Data extracted from a collection:
──────────
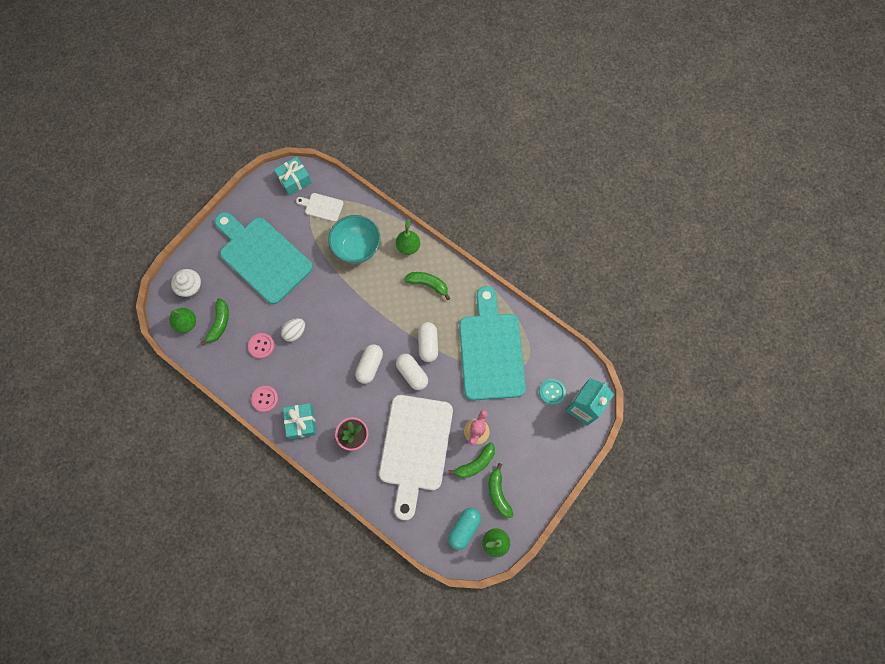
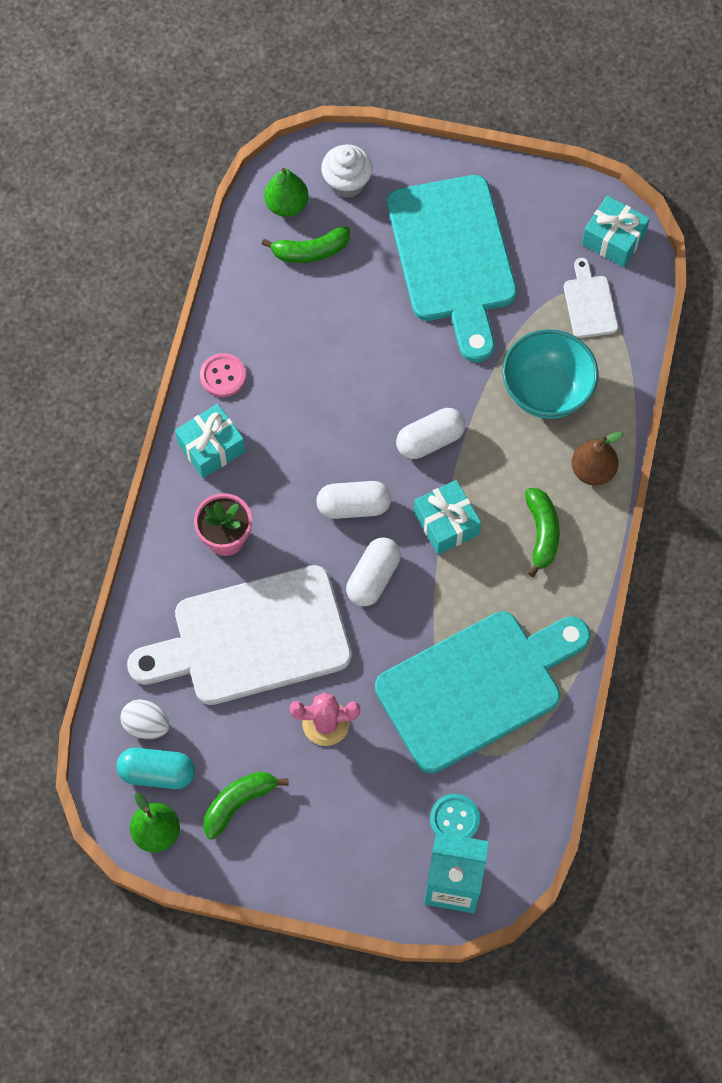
camera: 65 degrees right, 5 degrees down
(261, 346) = (305, 329): pink button -> none
(262, 257) = (453, 258): turquoise cutting board -> turquoise cutting board turned 150 degrees clockwise
(295, 332) = (352, 367): white egg -> white egg (146, 725)
(401, 326) = (446, 523): none -> turquoise gift
(408, 247) = (592, 470): green pear -> brown pear
(428, 344) = (436, 580): white capsule -> white capsule (430, 440)
(475, 463) = (271, 745): green banana -> none

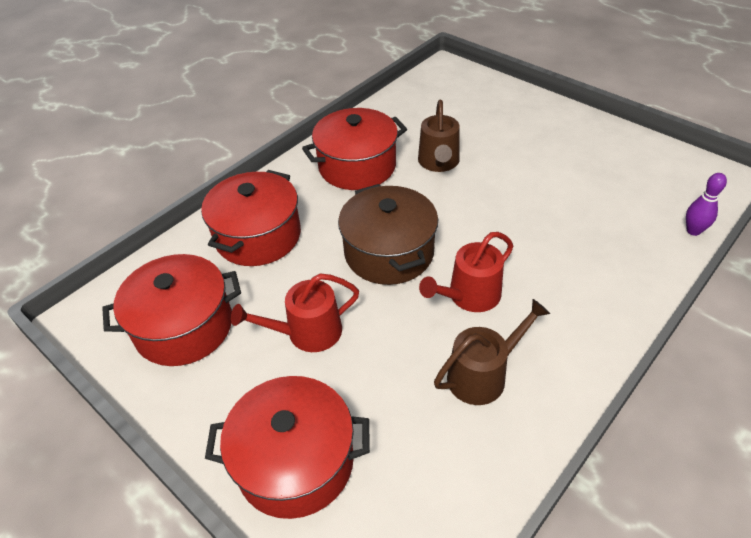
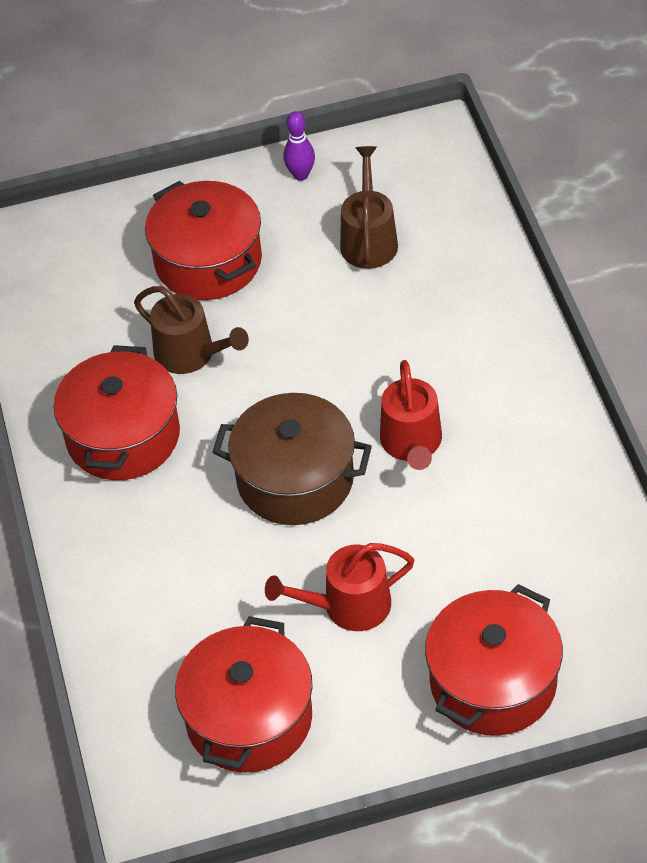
camera: 55 degrees left, 5 degrees up
(258, 236) = (161, 591): red pot -> red pot (208, 261)
(307, 332) = (348, 606): red watering can -> red watering can turned 60 degrees clockwise
(482, 375) = (510, 488): brown watering can -> brown watering can (369, 240)
(693, 231) = (479, 214): purple bowling pin -> purple bowling pin (300, 175)

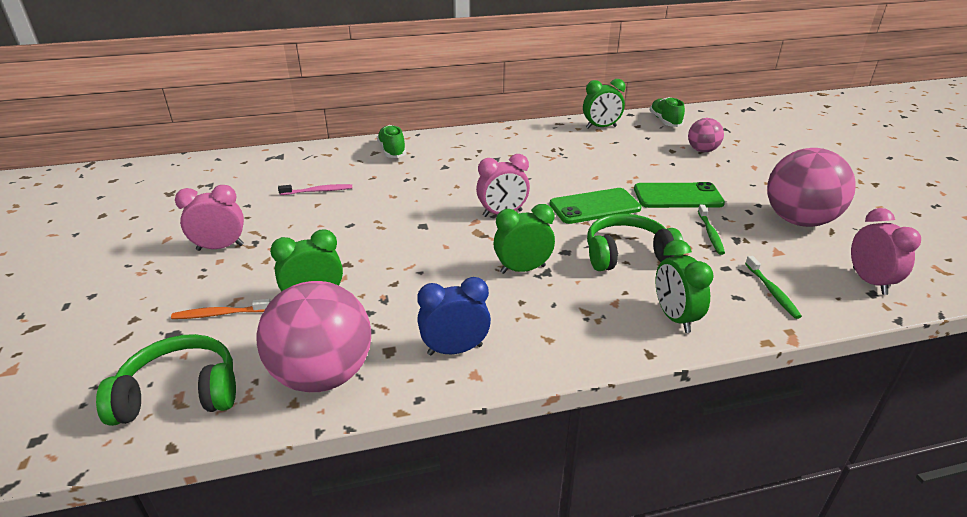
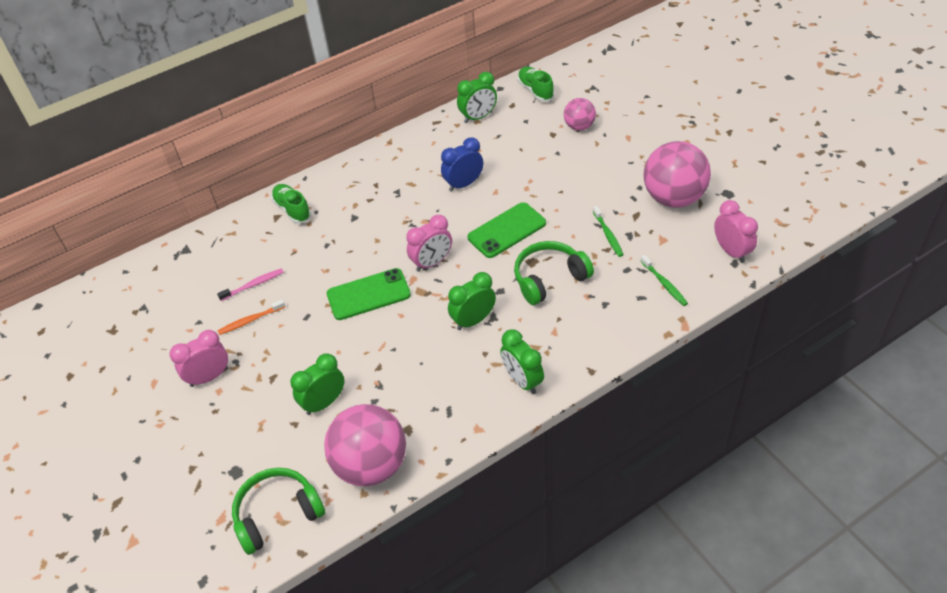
camera: 15 degrees left, 15 degrees up
(220, 314) = (258, 441): orange toothbrush -> orange toothbrush (250, 320)
(455, 350) = (454, 413): blue clock -> blue clock (464, 184)
(674, 317) = (600, 332): green clock -> green clock (522, 381)
(678, 196) = (572, 196): green phone -> green phone (368, 294)

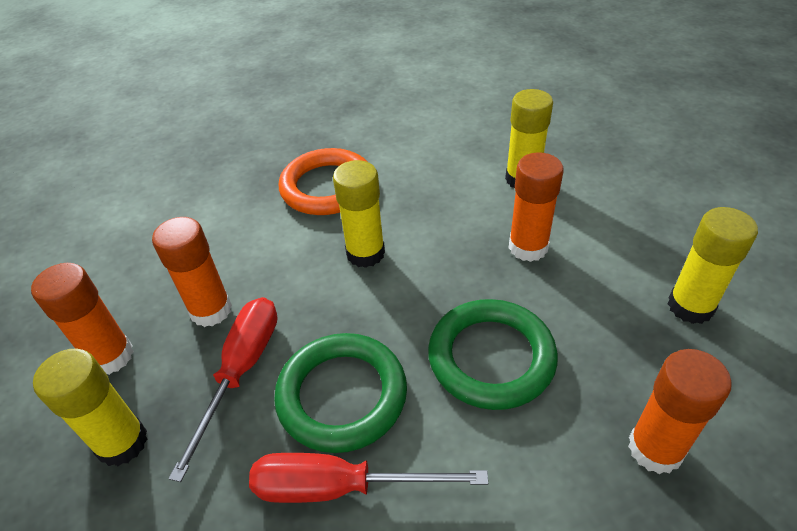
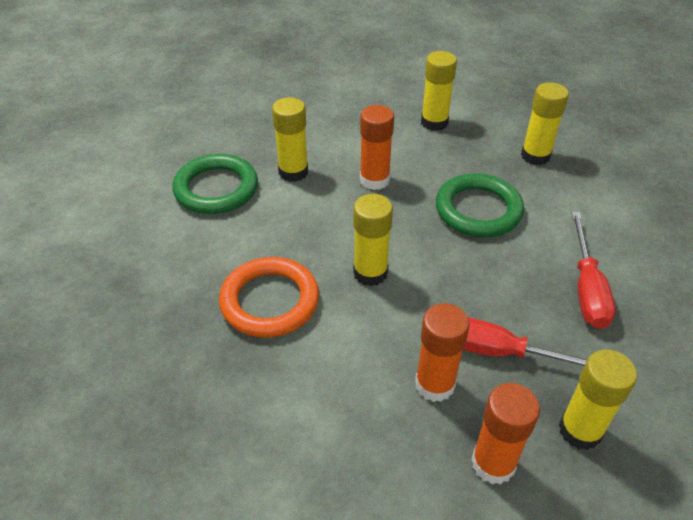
camera: 90 degrees left, 0 degrees up
(342, 395) = (517, 288): green ring -> green ring (216, 189)
(655, 449) = (535, 156): orange glue stick -> yellow glue stick

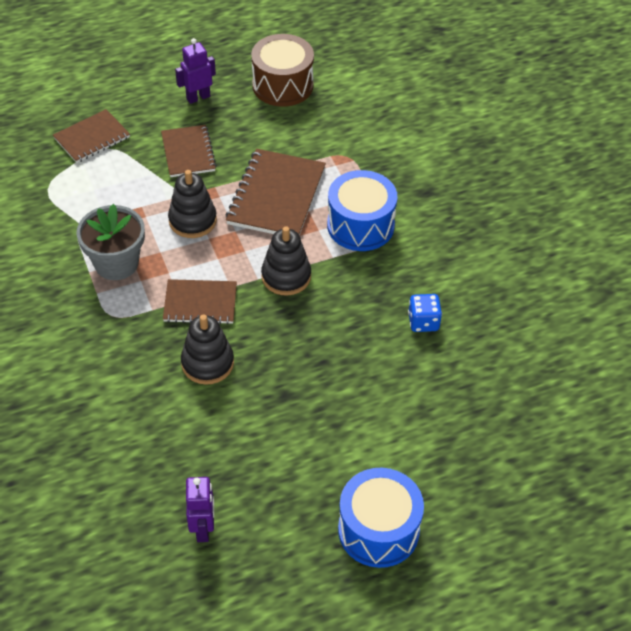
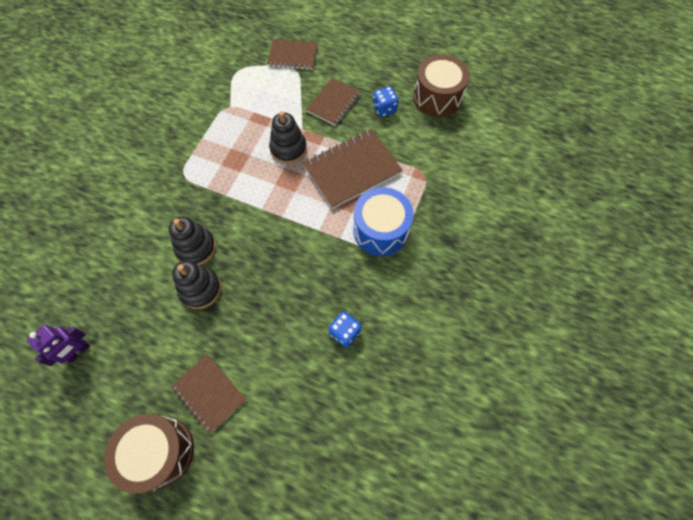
camera: 45 degrees right, 15 degrees up
(116, 263) = (220, 144): grey flower pot -> none
(198, 97) = (378, 71): purple robot -> none
(200, 303) = (234, 205): brown notebook -> brown notebook (209, 393)
(244, 126) = (384, 109): none -> blue dice
(286, 276) = (299, 228): black stacking toy -> black stacking toy (200, 289)
(378, 530) = (160, 452): blue drum -> brown drum

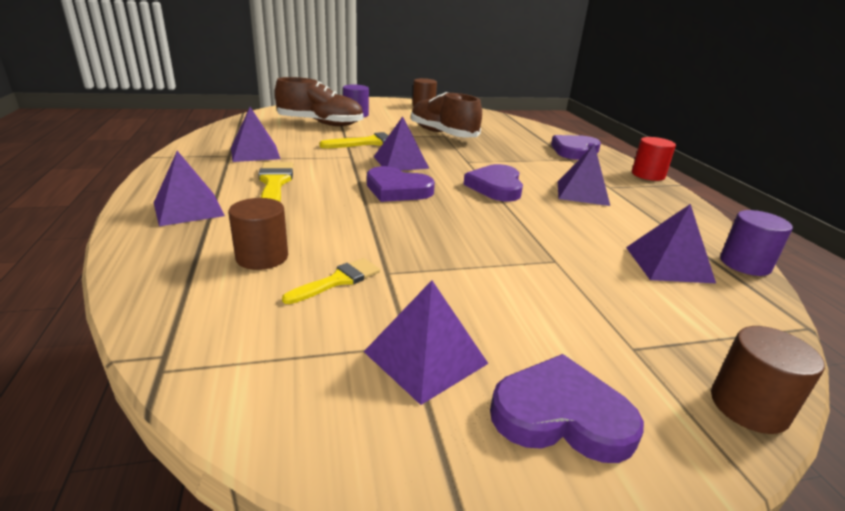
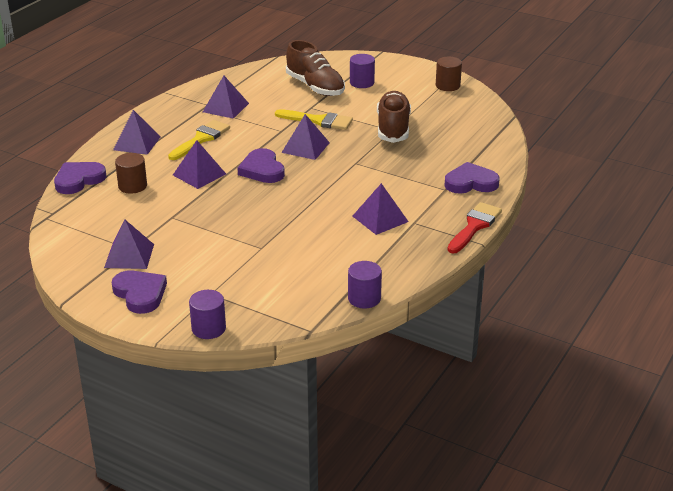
camera: 45 degrees right, 5 degrees up
(338, 280) = (146, 211): yellow brush -> none
(496, 187) = (329, 191): purple heart -> purple heart (78, 180)
(648, 175) = (474, 226): red cylinder -> red brush
(668, 264) = (318, 277): purple pyramid -> purple pyramid (199, 174)
(748, 406) = (208, 328): brown cylinder -> purple cylinder

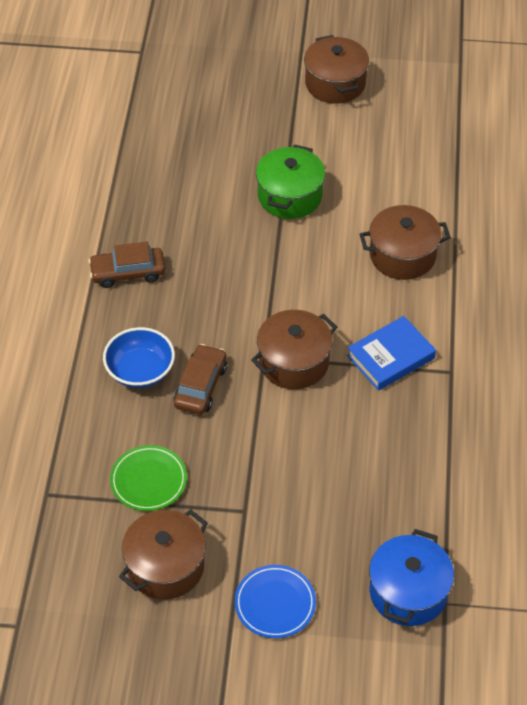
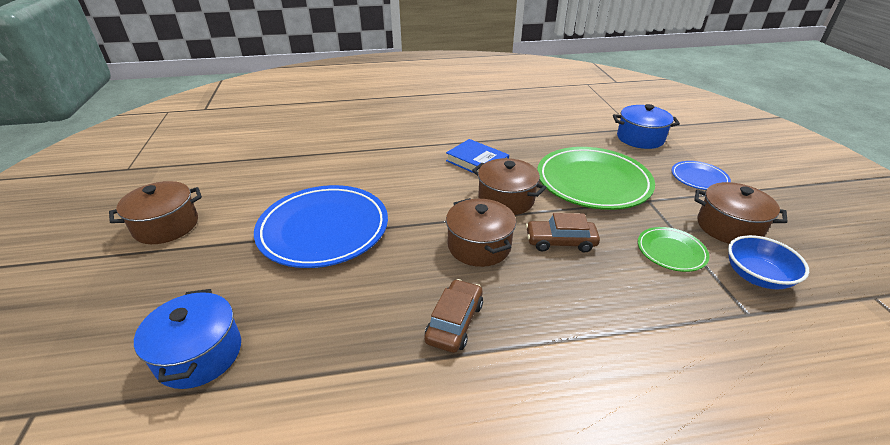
camera: 105 degrees left, 15 degrees down
(128, 273) = (454, 322): brown car -> brown car turned 135 degrees counterclockwise
(140, 371) = (570, 282): blue bowl -> blue bowl (756, 276)
(159, 122) = (199, 354): none -> blue pot
(290, 196) = (323, 229): green pot -> blue plate
(304, 468) = (593, 182): none -> green plate
(402, 255) = (381, 168): brown pot -> brown pot (479, 246)

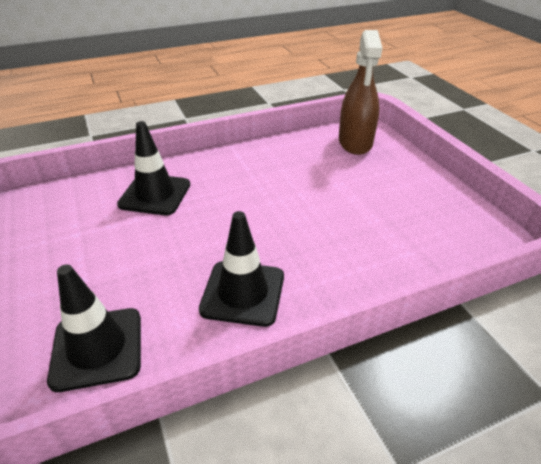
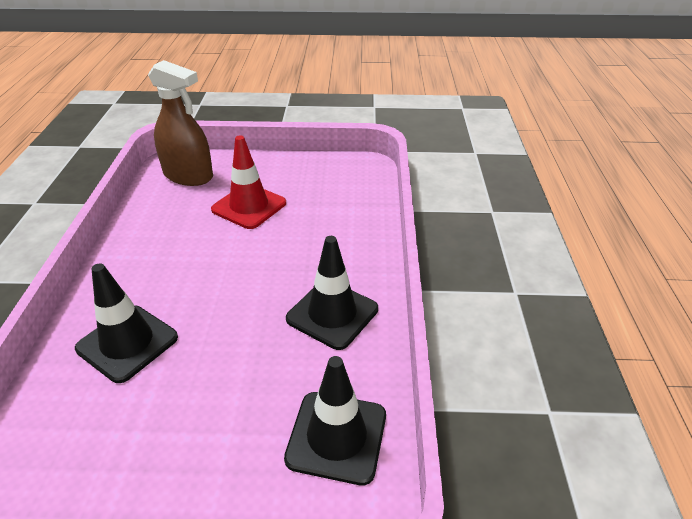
camera: 65 degrees left, 0 degrees up
(347, 187) = (249, 206): none -> red traffic cone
──────────
In the entries above, find every line with the word "cylinder" and list it.

Reply:
(648, 175) = (474, 226): red cylinder -> red brush
(748, 406) = (208, 328): brown cylinder -> purple cylinder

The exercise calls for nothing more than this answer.